======== Stored records ========

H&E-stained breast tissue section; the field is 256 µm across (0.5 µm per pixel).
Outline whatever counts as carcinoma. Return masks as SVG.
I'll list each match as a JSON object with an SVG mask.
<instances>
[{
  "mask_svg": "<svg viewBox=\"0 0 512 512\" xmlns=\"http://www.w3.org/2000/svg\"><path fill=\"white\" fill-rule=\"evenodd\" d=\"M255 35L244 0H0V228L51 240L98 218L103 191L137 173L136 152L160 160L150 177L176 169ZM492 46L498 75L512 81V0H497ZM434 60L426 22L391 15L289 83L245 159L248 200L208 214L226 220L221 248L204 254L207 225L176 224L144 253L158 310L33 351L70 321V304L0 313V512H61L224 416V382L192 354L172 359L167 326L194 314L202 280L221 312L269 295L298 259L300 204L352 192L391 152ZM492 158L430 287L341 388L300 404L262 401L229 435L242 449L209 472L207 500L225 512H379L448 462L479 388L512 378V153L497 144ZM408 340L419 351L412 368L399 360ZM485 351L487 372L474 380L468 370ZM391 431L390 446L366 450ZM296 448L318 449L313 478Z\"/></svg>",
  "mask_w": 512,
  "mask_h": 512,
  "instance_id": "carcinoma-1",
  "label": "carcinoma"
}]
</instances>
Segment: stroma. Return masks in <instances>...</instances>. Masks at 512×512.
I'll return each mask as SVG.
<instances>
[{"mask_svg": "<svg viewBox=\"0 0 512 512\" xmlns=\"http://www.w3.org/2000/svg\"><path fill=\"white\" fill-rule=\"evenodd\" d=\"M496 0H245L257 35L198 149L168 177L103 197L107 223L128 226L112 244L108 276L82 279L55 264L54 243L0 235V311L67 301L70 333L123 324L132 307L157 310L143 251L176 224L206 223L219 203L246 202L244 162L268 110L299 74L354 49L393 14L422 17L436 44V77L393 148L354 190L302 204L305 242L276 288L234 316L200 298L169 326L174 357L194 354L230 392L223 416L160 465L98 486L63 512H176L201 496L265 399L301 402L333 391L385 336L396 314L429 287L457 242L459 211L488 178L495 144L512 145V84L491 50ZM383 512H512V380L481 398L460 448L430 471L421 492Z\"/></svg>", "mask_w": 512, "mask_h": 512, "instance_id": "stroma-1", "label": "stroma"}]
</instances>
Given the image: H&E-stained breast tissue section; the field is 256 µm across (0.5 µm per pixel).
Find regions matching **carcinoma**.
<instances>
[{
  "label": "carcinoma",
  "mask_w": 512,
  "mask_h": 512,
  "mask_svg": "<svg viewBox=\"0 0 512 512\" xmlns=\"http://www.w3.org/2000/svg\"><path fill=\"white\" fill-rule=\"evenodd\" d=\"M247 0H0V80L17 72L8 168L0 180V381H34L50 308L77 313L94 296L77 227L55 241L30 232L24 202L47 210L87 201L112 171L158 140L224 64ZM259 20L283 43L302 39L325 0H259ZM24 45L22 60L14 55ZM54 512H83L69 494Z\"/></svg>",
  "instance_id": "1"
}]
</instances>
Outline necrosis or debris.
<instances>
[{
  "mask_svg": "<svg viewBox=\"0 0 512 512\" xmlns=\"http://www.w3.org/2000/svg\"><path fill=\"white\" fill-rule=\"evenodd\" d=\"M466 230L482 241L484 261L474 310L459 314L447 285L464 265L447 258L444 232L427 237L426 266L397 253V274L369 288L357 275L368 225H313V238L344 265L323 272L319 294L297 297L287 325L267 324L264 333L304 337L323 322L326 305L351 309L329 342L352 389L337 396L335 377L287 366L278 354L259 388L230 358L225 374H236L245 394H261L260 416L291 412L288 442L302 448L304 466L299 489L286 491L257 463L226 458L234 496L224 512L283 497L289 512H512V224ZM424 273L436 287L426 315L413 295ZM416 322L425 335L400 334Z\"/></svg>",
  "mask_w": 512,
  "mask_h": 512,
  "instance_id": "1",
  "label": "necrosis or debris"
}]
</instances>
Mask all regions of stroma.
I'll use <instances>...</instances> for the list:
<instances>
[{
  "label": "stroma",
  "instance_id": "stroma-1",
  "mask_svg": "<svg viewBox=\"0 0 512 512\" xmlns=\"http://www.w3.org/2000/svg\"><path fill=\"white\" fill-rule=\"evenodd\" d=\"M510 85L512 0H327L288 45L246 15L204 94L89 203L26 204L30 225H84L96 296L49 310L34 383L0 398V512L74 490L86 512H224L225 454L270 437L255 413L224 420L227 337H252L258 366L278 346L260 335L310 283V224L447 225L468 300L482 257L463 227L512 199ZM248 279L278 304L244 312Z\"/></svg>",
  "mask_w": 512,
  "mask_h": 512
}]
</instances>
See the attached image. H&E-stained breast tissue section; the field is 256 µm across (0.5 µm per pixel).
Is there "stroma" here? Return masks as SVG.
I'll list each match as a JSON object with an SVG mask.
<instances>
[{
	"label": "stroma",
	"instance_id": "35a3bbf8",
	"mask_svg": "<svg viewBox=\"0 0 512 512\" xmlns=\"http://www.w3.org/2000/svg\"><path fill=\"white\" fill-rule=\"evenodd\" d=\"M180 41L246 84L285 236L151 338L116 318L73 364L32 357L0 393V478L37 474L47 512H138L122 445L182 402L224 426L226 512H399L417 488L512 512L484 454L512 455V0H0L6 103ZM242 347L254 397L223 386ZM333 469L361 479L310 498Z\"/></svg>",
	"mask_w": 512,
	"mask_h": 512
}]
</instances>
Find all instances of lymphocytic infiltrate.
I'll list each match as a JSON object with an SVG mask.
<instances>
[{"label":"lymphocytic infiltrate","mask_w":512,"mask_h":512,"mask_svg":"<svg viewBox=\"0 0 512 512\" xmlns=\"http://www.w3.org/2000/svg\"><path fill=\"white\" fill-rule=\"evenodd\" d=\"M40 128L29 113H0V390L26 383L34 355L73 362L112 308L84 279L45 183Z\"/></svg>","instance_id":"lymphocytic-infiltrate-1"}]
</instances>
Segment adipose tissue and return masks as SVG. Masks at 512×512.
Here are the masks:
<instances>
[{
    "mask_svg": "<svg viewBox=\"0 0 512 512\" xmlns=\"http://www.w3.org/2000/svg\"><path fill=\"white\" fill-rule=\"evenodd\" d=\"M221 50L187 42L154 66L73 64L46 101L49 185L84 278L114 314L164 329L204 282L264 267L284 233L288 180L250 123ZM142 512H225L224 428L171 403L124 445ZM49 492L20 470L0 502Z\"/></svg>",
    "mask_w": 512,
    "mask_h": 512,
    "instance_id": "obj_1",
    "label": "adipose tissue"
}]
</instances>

========

Retype the listing exactly, in full.

> [Output of the exercise]
H&E-stained breast tissue section; the field is 256 µm across (0.5 µm per pixel).
Outline whatever counts as carcinoma. Return masks as SVG.
I'll list each match as a JSON object with an SVG mask.
<instances>
[{
  "mask_svg": "<svg viewBox=\"0 0 512 512\" xmlns=\"http://www.w3.org/2000/svg\"><path fill=\"white\" fill-rule=\"evenodd\" d=\"M255 35L244 0H0V228L51 240L98 218L103 191L137 173L136 152L160 160L150 177L176 169ZM492 46L498 75L512 81V0H497ZM434 60L426 22L391 15L289 83L245 159L248 200L208 214L226 220L221 248L204 254L207 225L176 224L144 253L158 310L33 351L70 321V304L0 313V512H61L224 416V382L192 354L172 359L167 326L194 314L202 280L221 312L269 295L298 259L300 204L352 192L391 152ZM492 158L430 287L341 388L300 404L262 401L229 435L242 449L209 472L207 500L225 512H379L448 462L479 388L512 378V153L497 144ZM408 340L419 351L412 368L399 360ZM485 351L487 372L474 380L468 370ZM391 431L390 446L366 450ZM296 448L318 449L313 478Z\"/></svg>",
  "mask_w": 512,
  "mask_h": 512,
  "instance_id": "carcinoma-1",
  "label": "carcinoma"
}]
</instances>
Segment: stroma. Return masks in <instances>...</instances>. Masks at 512×512.
I'll return each mask as SVG.
<instances>
[{"mask_svg": "<svg viewBox=\"0 0 512 512\" xmlns=\"http://www.w3.org/2000/svg\"><path fill=\"white\" fill-rule=\"evenodd\" d=\"M496 0H245L257 35L198 149L168 177L103 197L107 223L128 226L112 244L108 276L82 279L55 264L54 243L0 235V311L67 301L70 333L123 324L132 307L157 310L143 251L176 224L206 223L219 203L246 202L244 162L268 110L299 74L354 49L393 14L422 17L436 44V77L393 148L354 190L302 204L305 242L276 288L234 316L200 298L169 326L174 357L194 354L230 392L223 416L160 465L98 486L63 512H176L201 496L265 399L301 402L333 391L385 336L396 314L429 287L457 242L459 211L488 178L495 144L512 145V84L491 50ZM383 512H512V380L481 398L460 448L430 471L421 492Z\"/></svg>", "mask_w": 512, "mask_h": 512, "instance_id": "stroma-1", "label": "stroma"}]
</instances>
Given the image: H&E-stained breast tissue section; the field is 256 µm across (0.5 µm per pixel).
Find regions matching **carcinoma**.
<instances>
[{
  "label": "carcinoma",
  "mask_w": 512,
  "mask_h": 512,
  "mask_svg": "<svg viewBox=\"0 0 512 512\" xmlns=\"http://www.w3.org/2000/svg\"><path fill=\"white\" fill-rule=\"evenodd\" d=\"M247 0H0V80L17 72L8 168L0 180V381H34L50 308L77 313L94 296L77 227L55 241L30 232L24 202L47 210L87 201L112 171L158 140L224 64ZM259 20L283 43L302 39L325 0H259ZM24 45L22 60L14 55ZM54 512H83L69 494Z\"/></svg>",
  "instance_id": "1"
}]
</instances>
Outline necrosis or debris.
<instances>
[{
  "mask_svg": "<svg viewBox=\"0 0 512 512\" xmlns=\"http://www.w3.org/2000/svg\"><path fill=\"white\" fill-rule=\"evenodd\" d=\"M466 230L482 241L484 261L474 310L459 314L447 285L464 265L447 258L444 232L427 237L426 266L397 253V274L369 288L357 275L368 225H313V238L344 265L323 272L319 294L297 297L287 325L267 324L264 333L304 337L323 322L326 305L351 309L329 342L352 389L337 396L335 377L287 366L278 354L259 388L230 358L225 374H236L245 394H261L260 416L291 412L288 442L302 448L304 466L299 489L286 491L257 463L226 458L234 496L224 512L283 497L289 512H512V224ZM424 273L436 287L426 315L413 295ZM416 322L425 335L400 334Z\"/></svg>",
  "mask_w": 512,
  "mask_h": 512,
  "instance_id": "1",
  "label": "necrosis or debris"
}]
</instances>
Mask all regions of stroma.
I'll use <instances>...</instances> for the list:
<instances>
[{
  "label": "stroma",
  "instance_id": "stroma-1",
  "mask_svg": "<svg viewBox=\"0 0 512 512\" xmlns=\"http://www.w3.org/2000/svg\"><path fill=\"white\" fill-rule=\"evenodd\" d=\"M510 85L512 0H327L288 45L246 15L204 94L89 203L26 204L30 225H84L96 296L49 310L34 383L0 398V512L74 490L86 512H224L225 454L270 437L255 413L224 420L227 337H252L258 366L278 346L260 335L310 283V224L447 225L468 300L482 257L463 227L512 199ZM248 279L278 304L244 312Z\"/></svg>",
  "mask_w": 512,
  "mask_h": 512
}]
</instances>
See the attached image. H&E-stained breast tissue section; the field is 256 µm across (0.5 µm per pixel).
Is there "stroma" here? Return masks as SVG.
I'll list each match as a JSON object with an SVG mask.
<instances>
[{
	"label": "stroma",
	"instance_id": "35a3bbf8",
	"mask_svg": "<svg viewBox=\"0 0 512 512\" xmlns=\"http://www.w3.org/2000/svg\"><path fill=\"white\" fill-rule=\"evenodd\" d=\"M180 41L246 84L285 236L151 338L116 318L73 364L32 357L0 393V478L37 474L47 512H138L122 445L182 402L224 426L226 512H399L417 488L512 512L484 454L512 455V0H0L6 103ZM242 347L254 397L223 386ZM333 469L361 479L310 498Z\"/></svg>",
	"mask_w": 512,
	"mask_h": 512
}]
</instances>
Find all instances of lymphocytic infiltrate.
I'll list each match as a JSON object with an SVG mask.
<instances>
[{"label":"lymphocytic infiltrate","mask_w":512,"mask_h":512,"mask_svg":"<svg viewBox=\"0 0 512 512\" xmlns=\"http://www.w3.org/2000/svg\"><path fill=\"white\" fill-rule=\"evenodd\" d=\"M40 128L29 113H0V390L26 383L34 355L73 362L112 308L84 279L45 183Z\"/></svg>","instance_id":"lymphocytic-infiltrate-1"}]
</instances>
Segment adipose tissue and return masks as SVG. Masks at 512×512.
Here are the masks:
<instances>
[{
    "mask_svg": "<svg viewBox=\"0 0 512 512\" xmlns=\"http://www.w3.org/2000/svg\"><path fill=\"white\" fill-rule=\"evenodd\" d=\"M221 50L187 42L154 66L73 64L46 101L49 185L84 278L114 314L164 329L204 282L264 267L284 233L288 180L250 123ZM142 512H225L224 428L171 403L124 445ZM49 492L20 470L0 502Z\"/></svg>",
    "mask_w": 512,
    "mask_h": 512,
    "instance_id": "obj_1",
    "label": "adipose tissue"
}]
</instances>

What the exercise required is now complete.